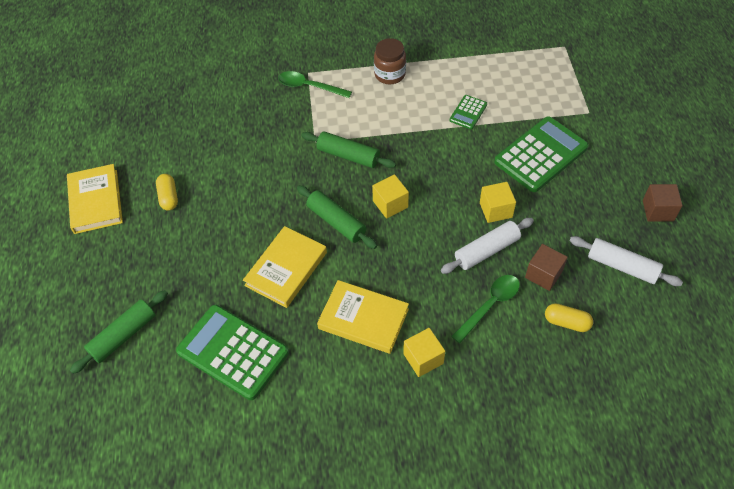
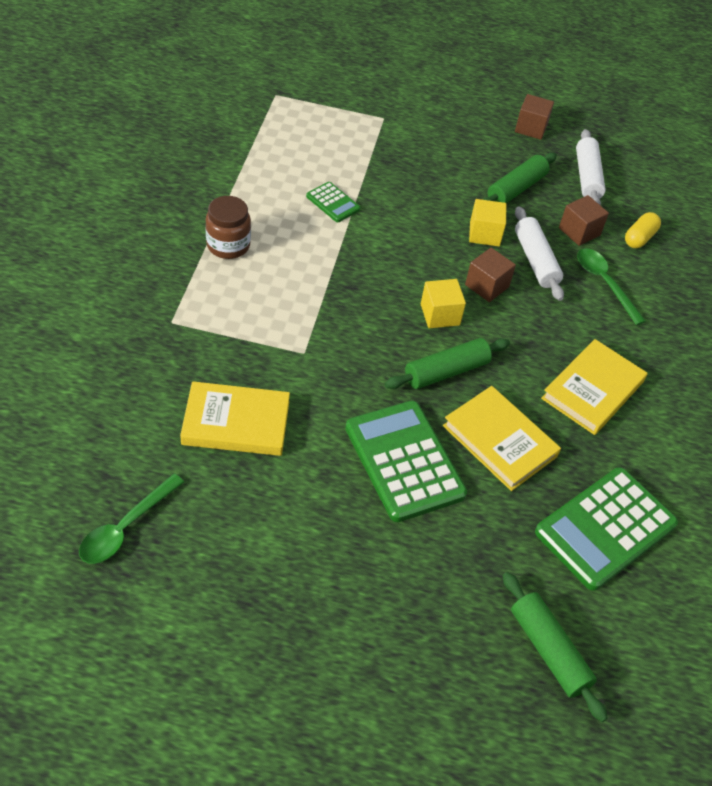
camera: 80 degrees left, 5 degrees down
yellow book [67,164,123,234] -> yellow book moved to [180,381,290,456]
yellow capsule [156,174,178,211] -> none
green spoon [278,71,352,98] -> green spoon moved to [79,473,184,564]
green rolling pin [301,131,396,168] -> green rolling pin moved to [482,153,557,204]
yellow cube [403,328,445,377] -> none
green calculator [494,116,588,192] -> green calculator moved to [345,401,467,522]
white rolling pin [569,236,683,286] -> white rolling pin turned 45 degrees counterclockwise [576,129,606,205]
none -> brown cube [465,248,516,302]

• **Task requirements**
Pictures stay out, and every line of the records is transcribed exactly.

• **Reply to the task**
camera: 80 degrees left, 5 degrees down
yellow book [67,164,123,234] -> yellow book moved to [180,381,290,456]
yellow capsule [156,174,178,211] -> none
green spoon [278,71,352,98] -> green spoon moved to [79,473,184,564]
green rolling pin [301,131,396,168] -> green rolling pin moved to [482,153,557,204]
yellow cube [403,328,445,377] -> none
green calculator [494,116,588,192] -> green calculator moved to [345,401,467,522]
white rolling pin [569,236,683,286] -> white rolling pin turned 45 degrees counterclockwise [576,129,606,205]
none -> brown cube [465,248,516,302]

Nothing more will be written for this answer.